[Items from a data source]
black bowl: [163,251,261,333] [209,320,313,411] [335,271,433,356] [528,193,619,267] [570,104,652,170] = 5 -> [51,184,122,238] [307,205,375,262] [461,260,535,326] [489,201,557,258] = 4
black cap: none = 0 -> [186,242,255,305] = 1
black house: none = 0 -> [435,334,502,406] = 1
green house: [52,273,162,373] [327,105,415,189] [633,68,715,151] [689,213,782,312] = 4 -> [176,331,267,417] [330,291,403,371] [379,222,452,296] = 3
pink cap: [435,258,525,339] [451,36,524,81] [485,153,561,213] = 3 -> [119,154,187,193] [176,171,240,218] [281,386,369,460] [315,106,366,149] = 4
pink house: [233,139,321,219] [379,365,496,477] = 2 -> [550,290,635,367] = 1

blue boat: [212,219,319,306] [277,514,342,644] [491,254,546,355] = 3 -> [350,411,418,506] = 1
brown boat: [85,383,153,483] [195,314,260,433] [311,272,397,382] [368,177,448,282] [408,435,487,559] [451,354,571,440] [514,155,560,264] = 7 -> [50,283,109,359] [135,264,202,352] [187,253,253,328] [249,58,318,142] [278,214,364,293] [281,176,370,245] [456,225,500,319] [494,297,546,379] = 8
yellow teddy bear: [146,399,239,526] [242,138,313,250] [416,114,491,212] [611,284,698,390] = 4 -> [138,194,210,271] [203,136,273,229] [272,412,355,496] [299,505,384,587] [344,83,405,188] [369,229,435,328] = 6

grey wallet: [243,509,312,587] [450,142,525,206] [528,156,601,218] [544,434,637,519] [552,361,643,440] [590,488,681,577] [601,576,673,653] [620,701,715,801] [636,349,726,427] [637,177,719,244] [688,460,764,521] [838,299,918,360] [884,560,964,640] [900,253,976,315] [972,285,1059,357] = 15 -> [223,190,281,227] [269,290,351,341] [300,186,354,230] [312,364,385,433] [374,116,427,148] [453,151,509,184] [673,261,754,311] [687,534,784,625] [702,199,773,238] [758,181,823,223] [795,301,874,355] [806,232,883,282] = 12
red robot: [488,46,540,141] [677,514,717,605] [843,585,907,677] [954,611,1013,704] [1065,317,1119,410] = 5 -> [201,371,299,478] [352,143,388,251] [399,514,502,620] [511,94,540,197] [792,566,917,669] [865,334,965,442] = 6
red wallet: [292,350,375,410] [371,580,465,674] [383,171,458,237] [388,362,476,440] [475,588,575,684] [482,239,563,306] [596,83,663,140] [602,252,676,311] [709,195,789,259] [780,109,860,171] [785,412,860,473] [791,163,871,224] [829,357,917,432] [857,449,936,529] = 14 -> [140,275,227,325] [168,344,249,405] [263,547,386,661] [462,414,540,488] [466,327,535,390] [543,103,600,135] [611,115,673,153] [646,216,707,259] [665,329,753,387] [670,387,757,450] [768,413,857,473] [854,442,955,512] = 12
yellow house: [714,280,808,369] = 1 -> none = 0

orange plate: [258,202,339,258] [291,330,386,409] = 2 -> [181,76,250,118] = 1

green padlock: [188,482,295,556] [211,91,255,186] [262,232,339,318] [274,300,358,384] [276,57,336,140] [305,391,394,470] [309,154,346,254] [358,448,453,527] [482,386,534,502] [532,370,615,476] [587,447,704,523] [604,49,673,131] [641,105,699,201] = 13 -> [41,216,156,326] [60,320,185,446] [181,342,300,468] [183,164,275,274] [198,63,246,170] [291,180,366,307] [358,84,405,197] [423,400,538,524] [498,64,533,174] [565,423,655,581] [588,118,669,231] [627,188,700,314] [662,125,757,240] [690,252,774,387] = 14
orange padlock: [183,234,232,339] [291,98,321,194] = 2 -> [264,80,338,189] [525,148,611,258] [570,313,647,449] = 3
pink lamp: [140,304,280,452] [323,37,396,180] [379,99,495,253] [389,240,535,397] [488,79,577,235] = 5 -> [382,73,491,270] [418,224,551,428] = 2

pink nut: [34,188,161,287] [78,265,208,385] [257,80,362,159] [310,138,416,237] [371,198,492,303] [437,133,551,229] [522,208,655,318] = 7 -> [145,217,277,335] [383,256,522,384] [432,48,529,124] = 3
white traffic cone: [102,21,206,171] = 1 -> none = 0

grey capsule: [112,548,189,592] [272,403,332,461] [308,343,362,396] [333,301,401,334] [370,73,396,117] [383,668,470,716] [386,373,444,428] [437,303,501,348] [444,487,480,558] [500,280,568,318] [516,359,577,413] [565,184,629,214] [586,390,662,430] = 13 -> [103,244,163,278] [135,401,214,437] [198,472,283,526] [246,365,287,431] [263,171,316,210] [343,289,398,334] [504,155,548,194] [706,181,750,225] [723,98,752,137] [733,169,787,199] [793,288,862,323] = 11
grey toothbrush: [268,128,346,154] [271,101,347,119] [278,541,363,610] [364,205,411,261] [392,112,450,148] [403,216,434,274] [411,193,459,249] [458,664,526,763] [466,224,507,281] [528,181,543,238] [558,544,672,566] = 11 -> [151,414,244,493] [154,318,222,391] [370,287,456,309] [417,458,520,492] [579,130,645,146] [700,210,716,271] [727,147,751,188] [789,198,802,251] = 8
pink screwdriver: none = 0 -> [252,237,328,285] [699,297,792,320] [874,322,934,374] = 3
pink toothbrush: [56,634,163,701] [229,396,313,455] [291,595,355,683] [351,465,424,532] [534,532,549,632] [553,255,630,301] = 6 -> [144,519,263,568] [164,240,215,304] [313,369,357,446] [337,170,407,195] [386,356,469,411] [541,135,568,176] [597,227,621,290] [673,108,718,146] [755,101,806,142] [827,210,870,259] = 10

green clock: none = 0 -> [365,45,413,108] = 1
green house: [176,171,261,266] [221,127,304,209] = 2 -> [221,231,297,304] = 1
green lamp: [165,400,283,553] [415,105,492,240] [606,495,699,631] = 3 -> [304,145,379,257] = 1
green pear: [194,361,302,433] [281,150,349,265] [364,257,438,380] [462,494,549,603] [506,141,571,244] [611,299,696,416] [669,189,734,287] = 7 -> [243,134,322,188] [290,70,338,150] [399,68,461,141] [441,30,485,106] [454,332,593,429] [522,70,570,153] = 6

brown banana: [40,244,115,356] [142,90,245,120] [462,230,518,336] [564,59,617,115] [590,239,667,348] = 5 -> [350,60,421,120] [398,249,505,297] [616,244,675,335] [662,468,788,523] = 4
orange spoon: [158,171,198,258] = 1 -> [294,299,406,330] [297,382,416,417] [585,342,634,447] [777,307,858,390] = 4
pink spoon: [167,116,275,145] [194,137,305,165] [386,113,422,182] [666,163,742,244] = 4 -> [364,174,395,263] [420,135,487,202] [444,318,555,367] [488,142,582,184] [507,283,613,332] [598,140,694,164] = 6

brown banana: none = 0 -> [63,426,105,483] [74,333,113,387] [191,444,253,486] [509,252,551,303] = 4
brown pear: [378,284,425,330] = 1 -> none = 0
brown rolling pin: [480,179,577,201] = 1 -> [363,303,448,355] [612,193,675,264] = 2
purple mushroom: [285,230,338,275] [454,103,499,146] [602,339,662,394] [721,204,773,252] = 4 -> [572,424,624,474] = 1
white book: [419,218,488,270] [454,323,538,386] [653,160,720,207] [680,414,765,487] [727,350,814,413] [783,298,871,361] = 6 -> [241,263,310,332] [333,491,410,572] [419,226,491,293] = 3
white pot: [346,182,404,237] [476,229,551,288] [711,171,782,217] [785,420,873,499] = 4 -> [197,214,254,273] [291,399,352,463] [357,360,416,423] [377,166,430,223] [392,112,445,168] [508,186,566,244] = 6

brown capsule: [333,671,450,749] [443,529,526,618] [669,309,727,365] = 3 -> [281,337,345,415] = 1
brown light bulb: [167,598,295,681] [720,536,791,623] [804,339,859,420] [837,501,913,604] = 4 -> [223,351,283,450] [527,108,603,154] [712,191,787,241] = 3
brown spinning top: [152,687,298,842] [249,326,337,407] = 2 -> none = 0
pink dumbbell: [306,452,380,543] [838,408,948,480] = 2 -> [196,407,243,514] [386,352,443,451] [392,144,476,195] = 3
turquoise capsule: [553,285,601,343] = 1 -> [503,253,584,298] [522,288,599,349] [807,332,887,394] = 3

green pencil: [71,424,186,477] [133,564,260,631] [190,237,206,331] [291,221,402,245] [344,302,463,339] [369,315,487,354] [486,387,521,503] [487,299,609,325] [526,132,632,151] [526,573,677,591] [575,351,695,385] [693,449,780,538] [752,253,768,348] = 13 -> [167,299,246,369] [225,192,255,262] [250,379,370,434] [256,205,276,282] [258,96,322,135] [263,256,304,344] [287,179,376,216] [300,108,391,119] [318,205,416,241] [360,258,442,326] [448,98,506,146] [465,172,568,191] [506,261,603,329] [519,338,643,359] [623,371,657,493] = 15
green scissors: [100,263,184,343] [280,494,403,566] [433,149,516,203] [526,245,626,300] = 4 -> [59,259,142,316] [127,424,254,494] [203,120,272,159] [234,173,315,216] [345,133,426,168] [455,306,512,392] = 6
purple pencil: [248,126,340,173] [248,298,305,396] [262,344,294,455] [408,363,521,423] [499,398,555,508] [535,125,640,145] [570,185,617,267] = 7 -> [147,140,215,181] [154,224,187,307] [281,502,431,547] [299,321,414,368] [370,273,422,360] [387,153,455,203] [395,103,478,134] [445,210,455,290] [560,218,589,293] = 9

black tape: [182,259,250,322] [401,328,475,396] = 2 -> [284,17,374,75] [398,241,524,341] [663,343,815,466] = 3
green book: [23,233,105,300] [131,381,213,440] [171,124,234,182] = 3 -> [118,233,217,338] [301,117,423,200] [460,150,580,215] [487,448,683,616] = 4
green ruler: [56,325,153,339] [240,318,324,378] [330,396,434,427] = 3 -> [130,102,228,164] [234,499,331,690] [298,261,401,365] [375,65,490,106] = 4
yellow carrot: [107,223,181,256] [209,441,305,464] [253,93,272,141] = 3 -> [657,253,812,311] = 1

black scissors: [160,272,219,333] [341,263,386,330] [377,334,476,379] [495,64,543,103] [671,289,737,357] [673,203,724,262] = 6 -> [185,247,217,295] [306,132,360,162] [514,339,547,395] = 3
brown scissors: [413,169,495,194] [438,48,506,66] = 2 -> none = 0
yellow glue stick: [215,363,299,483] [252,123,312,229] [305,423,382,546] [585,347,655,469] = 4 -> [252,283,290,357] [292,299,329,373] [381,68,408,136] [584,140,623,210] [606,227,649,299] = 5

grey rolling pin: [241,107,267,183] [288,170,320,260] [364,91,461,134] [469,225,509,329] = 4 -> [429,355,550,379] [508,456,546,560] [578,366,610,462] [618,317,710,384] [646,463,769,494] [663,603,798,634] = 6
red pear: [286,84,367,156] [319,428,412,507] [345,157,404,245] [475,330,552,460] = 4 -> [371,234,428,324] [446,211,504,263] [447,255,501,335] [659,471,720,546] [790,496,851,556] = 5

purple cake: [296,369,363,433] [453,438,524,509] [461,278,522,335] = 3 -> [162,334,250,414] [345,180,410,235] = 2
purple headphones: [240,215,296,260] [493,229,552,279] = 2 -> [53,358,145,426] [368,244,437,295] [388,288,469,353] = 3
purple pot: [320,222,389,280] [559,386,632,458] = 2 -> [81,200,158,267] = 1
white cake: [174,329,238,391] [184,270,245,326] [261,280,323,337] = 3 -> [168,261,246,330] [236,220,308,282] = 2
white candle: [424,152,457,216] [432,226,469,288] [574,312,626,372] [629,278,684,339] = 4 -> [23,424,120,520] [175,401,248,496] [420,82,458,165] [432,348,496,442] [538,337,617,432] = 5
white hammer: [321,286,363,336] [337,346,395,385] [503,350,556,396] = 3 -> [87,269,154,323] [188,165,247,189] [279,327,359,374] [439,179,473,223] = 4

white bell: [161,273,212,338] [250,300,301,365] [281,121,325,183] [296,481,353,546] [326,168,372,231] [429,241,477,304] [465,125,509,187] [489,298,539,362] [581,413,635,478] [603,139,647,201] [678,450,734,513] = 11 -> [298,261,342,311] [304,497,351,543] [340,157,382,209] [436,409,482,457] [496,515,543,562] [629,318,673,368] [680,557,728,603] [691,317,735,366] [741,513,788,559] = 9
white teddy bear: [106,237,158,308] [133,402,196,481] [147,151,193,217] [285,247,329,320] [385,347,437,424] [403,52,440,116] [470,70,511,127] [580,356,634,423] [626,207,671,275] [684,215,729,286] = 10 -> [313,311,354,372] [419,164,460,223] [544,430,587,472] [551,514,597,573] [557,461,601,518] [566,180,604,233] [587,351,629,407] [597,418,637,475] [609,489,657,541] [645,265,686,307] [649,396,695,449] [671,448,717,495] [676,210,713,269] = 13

Work request:
Retype exactly the lines from the first line of the records above through the line containing "yellow teddy bear: [146,399,239,526]", both included, and nothing else.

Expected output:
black bowl: [163,251,261,333] [209,320,313,411] [335,271,433,356] [528,193,619,267] [570,104,652,170] = 5 -> [51,184,122,238] [307,205,375,262] [461,260,535,326] [489,201,557,258] = 4
black cap: none = 0 -> [186,242,255,305] = 1
black house: none = 0 -> [435,334,502,406] = 1
green house: [52,273,162,373] [327,105,415,189] [633,68,715,151] [689,213,782,312] = 4 -> [176,331,267,417] [330,291,403,371] [379,222,452,296] = 3
pink cap: [435,258,525,339] [451,36,524,81] [485,153,561,213] = 3 -> [119,154,187,193] [176,171,240,218] [281,386,369,460] [315,106,366,149] = 4
pink house: [233,139,321,219] [379,365,496,477] = 2 -> [550,290,635,367] = 1

blue boat: [212,219,319,306] [277,514,342,644] [491,254,546,355] = 3 -> [350,411,418,506] = 1
brown boat: [85,383,153,483] [195,314,260,433] [311,272,397,382] [368,177,448,282] [408,435,487,559] [451,354,571,440] [514,155,560,264] = 7 -> [50,283,109,359] [135,264,202,352] [187,253,253,328] [249,58,318,142] [278,214,364,293] [281,176,370,245] [456,225,500,319] [494,297,546,379] = 8
yellow teddy bear: [146,399,239,526] [242,138,313,250] [416,114,491,212] [611,284,698,390] = 4 -> [138,194,210,271] [203,136,273,229] [272,412,355,496] [299,505,384,587] [344,83,405,188] [369,229,435,328] = 6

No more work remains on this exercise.